*PROBLEM TO WORK ON*
Only the line containing "(282, 215) = (272, 263): brown" and the lines after it, through the end of the entries, should be output exactly.
#### PROVIDED MATERIAL
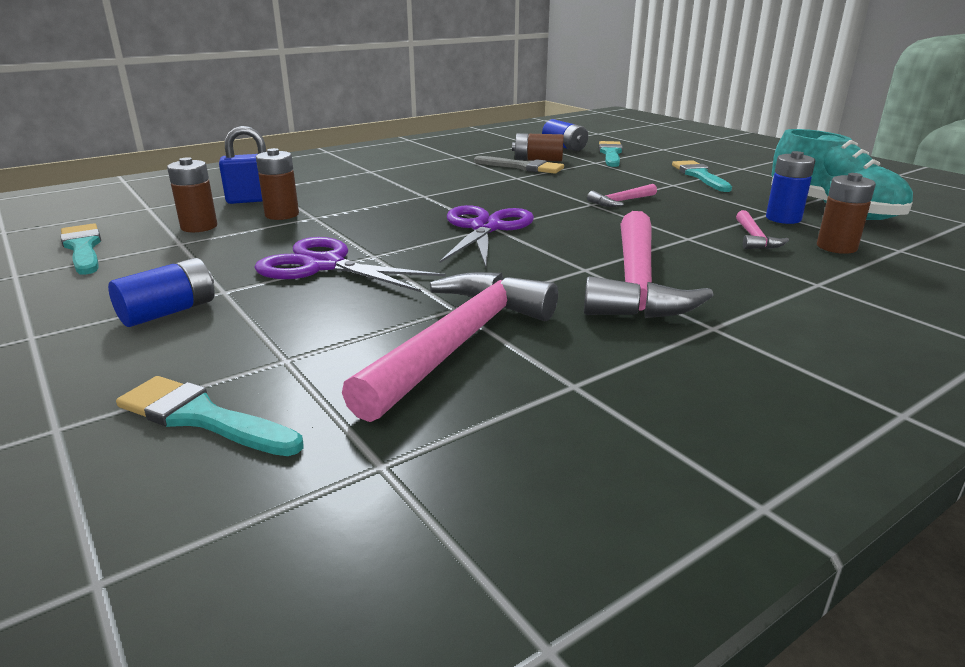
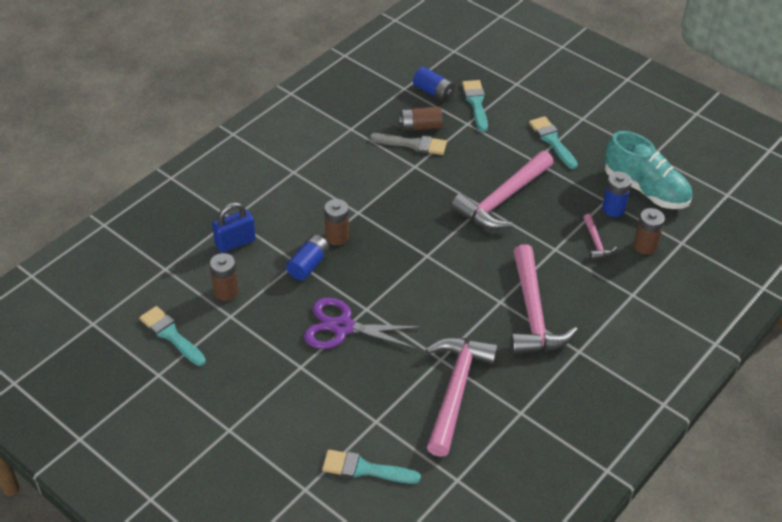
camera: 15 degrees left, 20 degrees up
(169, 312) = (285, 393): blue battery -> blue battery (308, 265)
(282, 215) = (272, 263): brown battery -> brown battery (337, 237)
(485, 228) = (422, 258): purple scissors -> none
(621, 201) = (502, 199): pink hammer -> pink hammer, size x2.20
########
*COMPLETED TASK*
(282, 215) = (272, 263): brown battery -> brown battery (337, 237)
(485, 228) = (422, 258): purple scissors -> none
(621, 201) = (502, 199): pink hammer -> pink hammer, size x2.20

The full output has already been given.